Problem to solve: Please tally the lines of the records that contain "diode" and send back only the total.

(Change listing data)
● ● ● ● ● ● ●

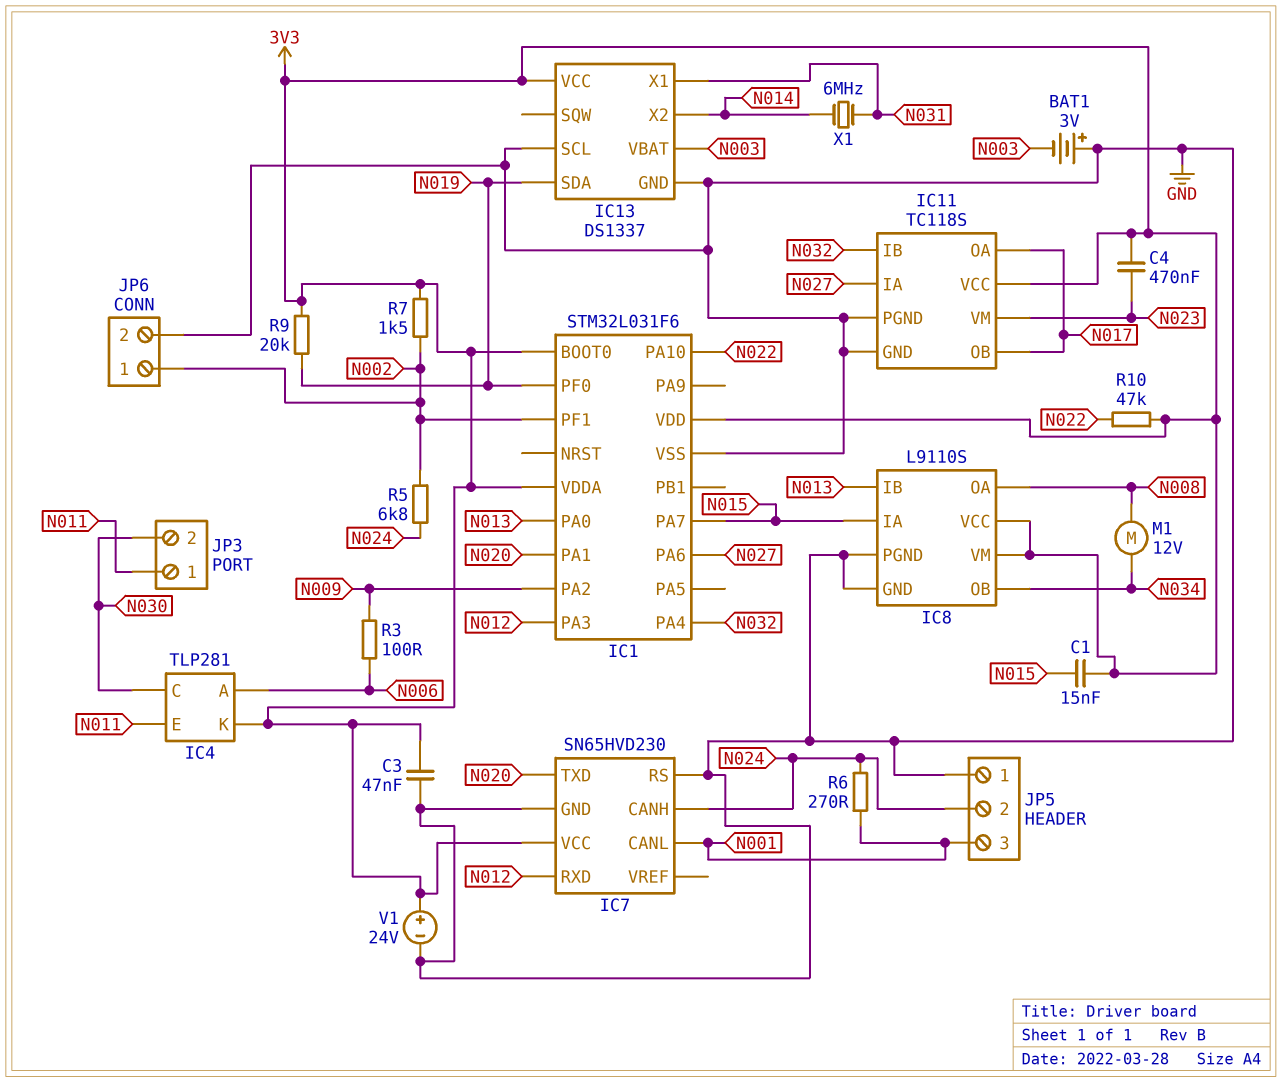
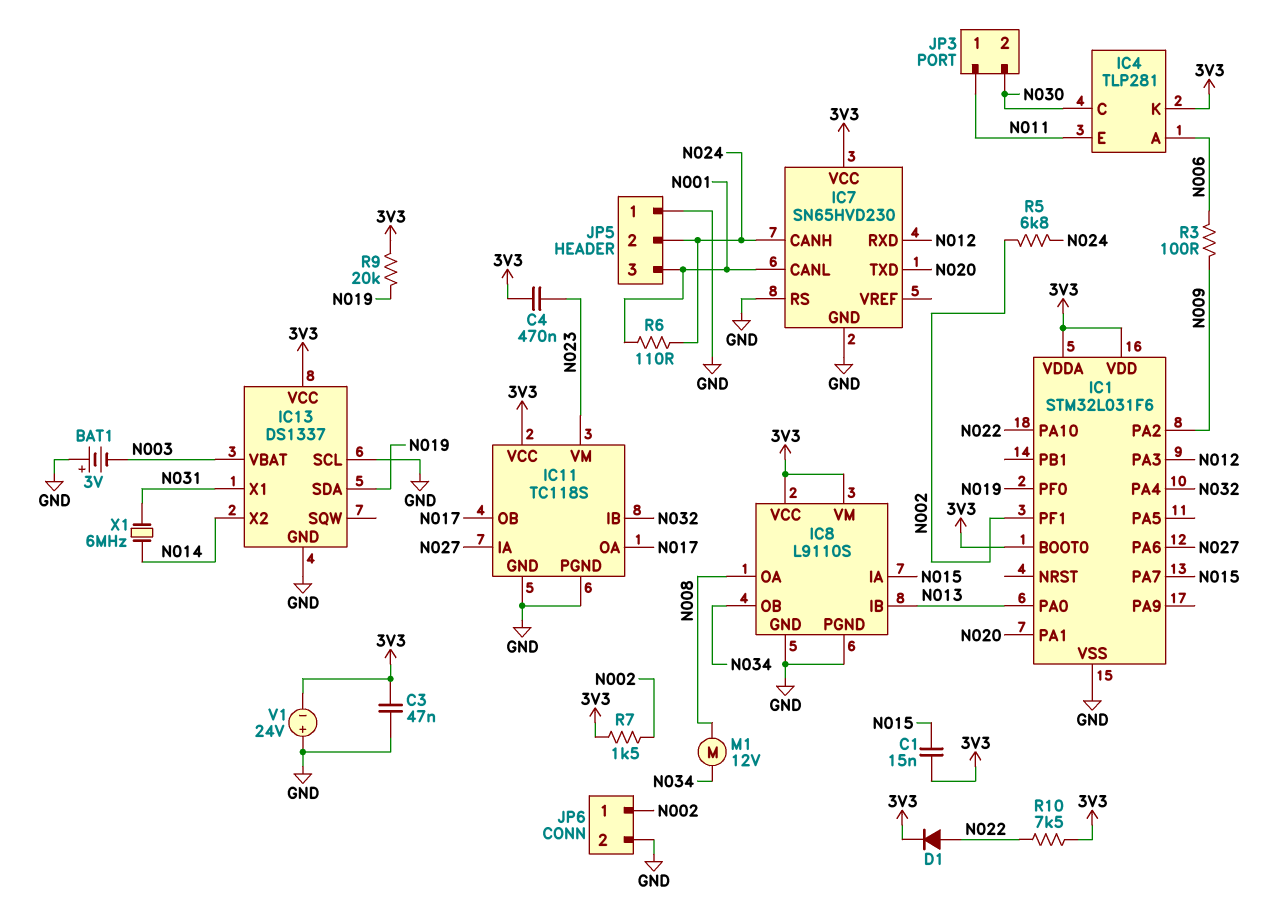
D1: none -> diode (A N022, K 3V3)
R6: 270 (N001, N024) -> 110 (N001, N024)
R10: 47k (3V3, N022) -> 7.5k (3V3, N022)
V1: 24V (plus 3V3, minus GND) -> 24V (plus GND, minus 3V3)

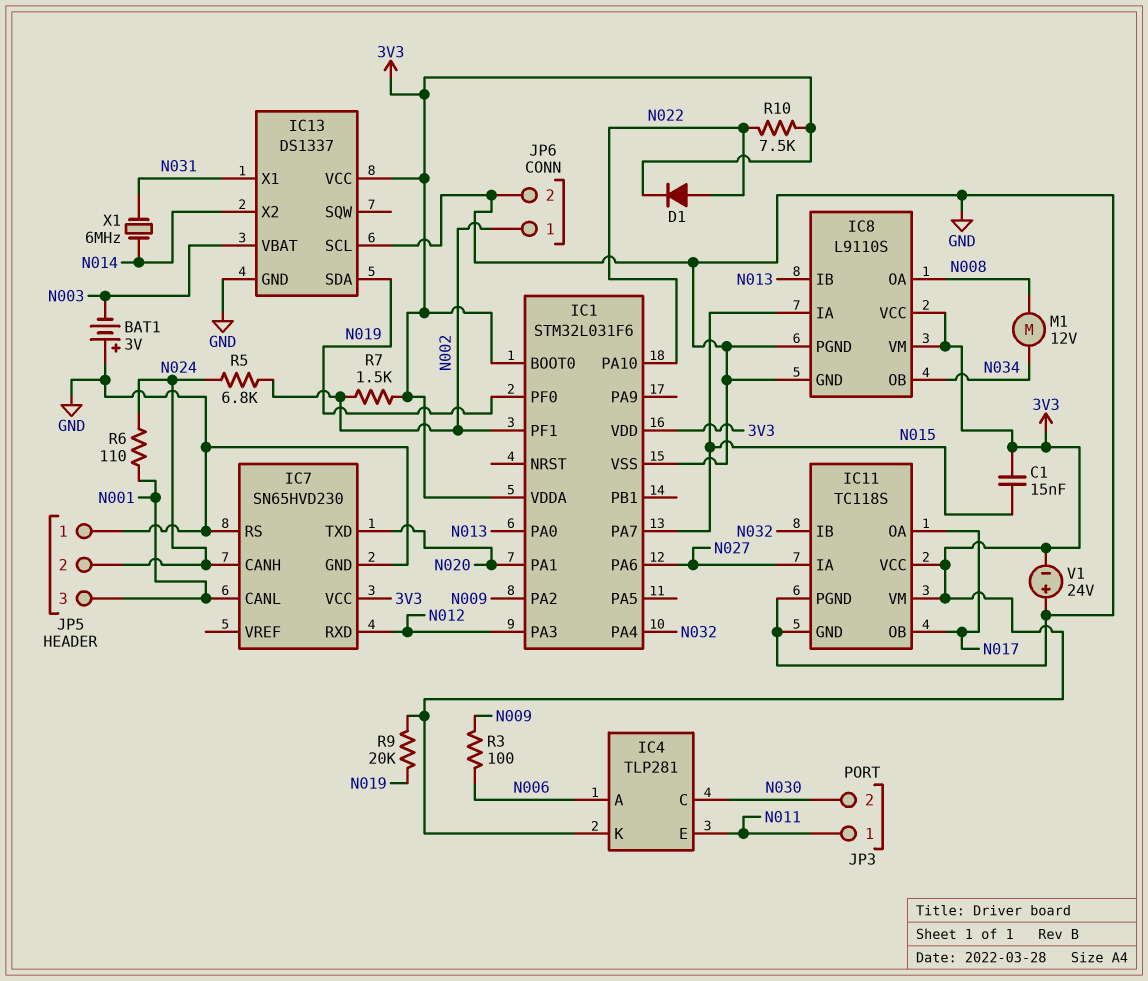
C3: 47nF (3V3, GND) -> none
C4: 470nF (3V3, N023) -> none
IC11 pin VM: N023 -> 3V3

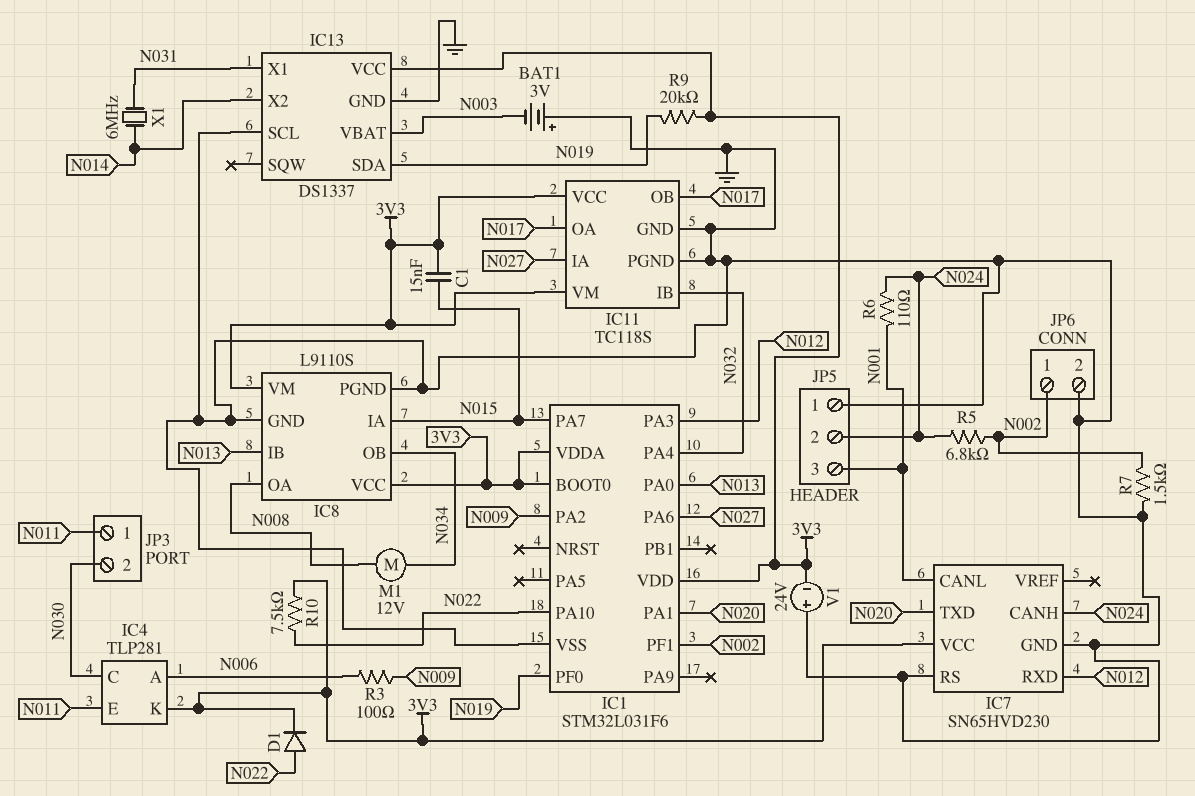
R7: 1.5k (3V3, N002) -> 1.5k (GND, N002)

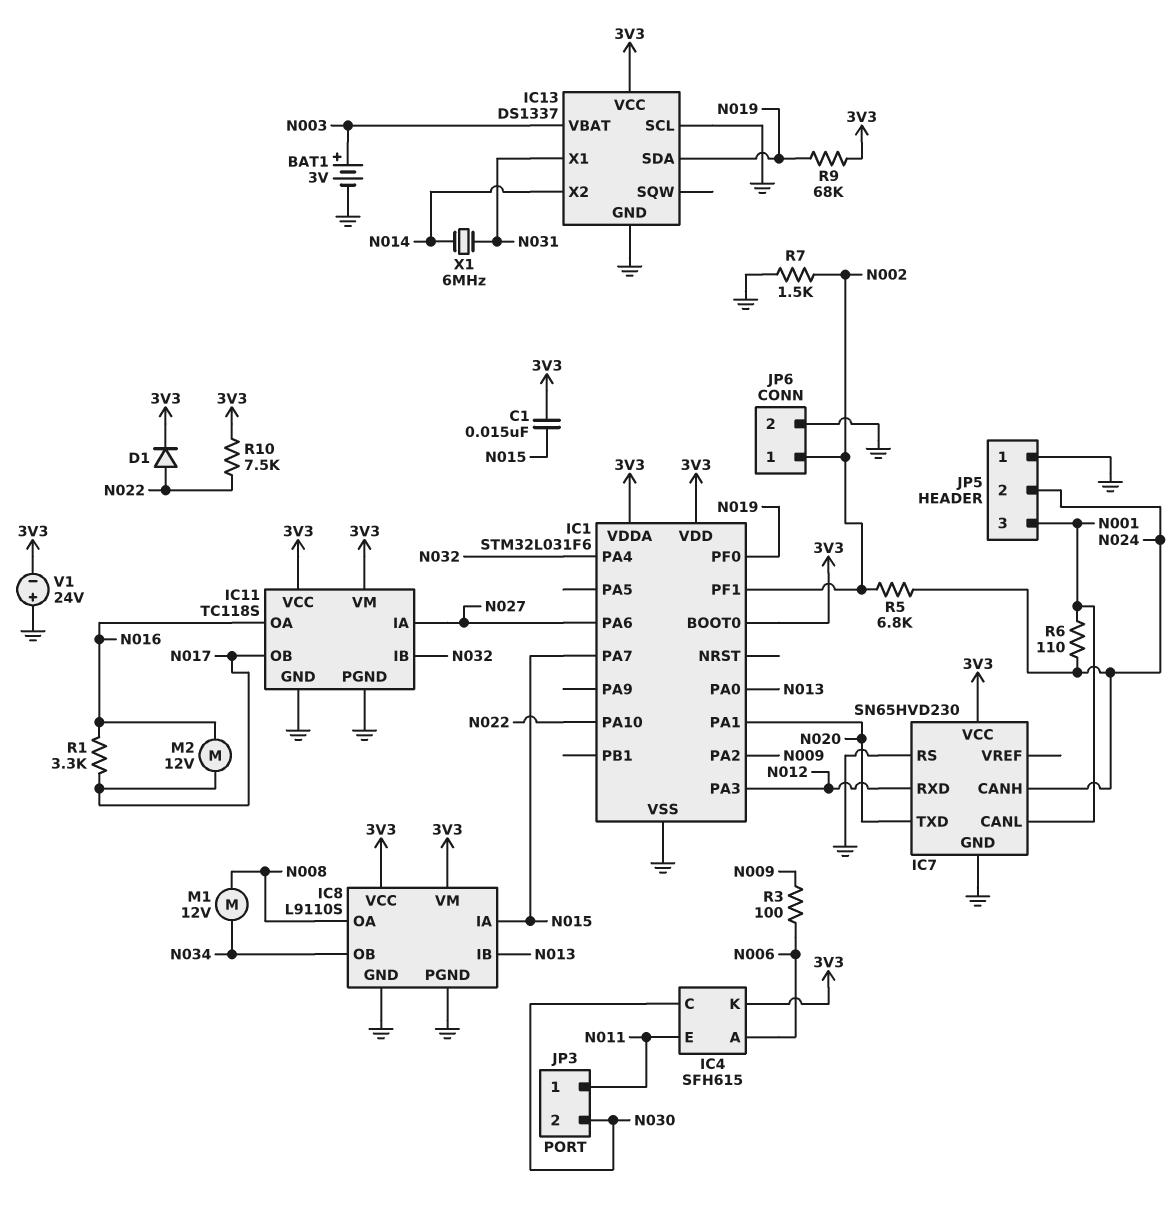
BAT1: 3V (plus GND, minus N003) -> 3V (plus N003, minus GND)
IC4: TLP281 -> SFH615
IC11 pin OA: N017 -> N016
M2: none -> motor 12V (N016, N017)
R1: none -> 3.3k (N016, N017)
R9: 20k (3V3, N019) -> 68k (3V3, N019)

● ● ● ● ● ● ●

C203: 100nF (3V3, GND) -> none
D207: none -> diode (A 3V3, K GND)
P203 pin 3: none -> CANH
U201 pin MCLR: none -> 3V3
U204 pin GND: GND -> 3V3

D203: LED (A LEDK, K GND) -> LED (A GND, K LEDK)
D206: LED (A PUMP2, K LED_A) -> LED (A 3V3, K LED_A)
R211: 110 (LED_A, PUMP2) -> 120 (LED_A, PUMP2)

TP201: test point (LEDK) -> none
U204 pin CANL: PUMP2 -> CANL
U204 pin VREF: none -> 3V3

● ● ● ● ● ● ●

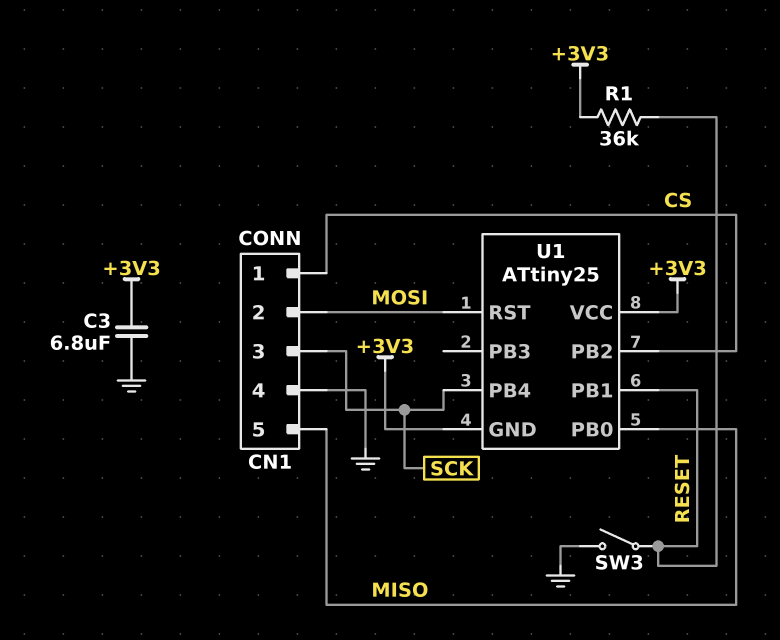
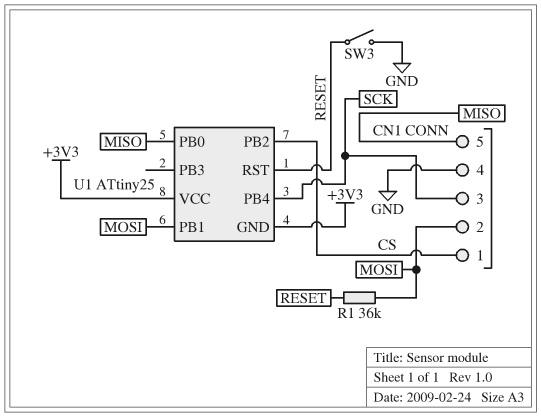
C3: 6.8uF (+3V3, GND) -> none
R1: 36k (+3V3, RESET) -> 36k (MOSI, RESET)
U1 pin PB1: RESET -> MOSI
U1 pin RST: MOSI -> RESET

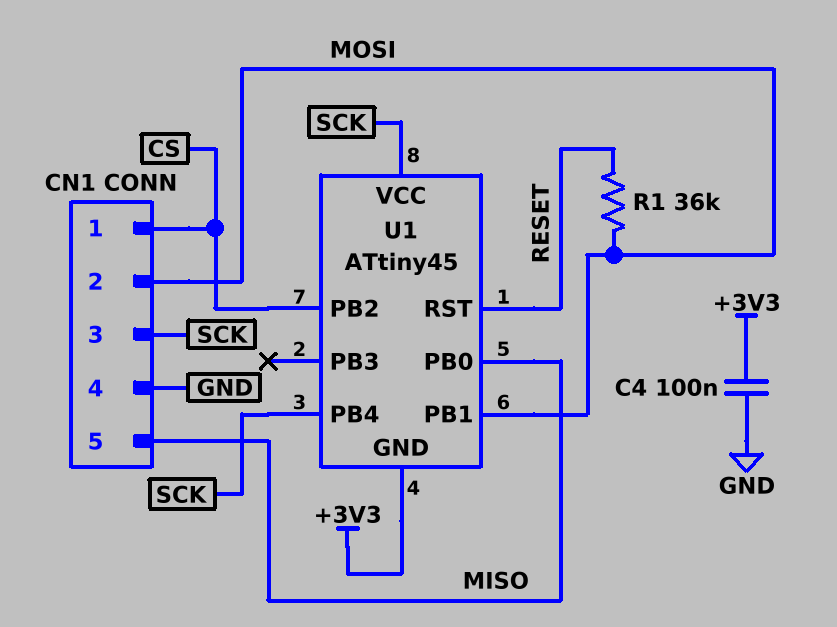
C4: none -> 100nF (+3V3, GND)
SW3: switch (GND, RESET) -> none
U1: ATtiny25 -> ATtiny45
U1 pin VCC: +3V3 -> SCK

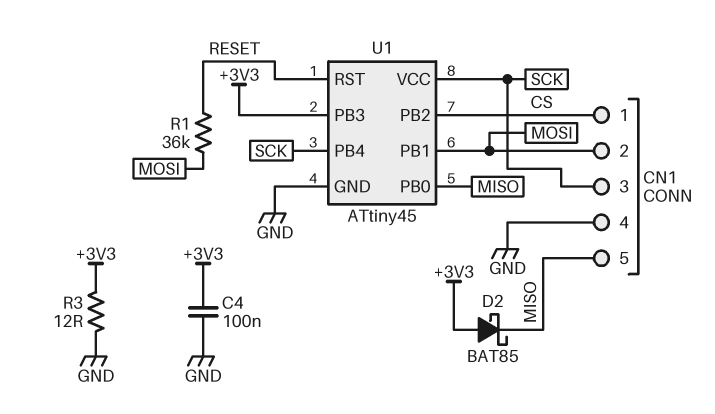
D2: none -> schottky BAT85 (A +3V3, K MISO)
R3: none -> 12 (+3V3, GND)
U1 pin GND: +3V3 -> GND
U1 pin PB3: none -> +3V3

● ● ● ● ● ● ●

Output for this task: 2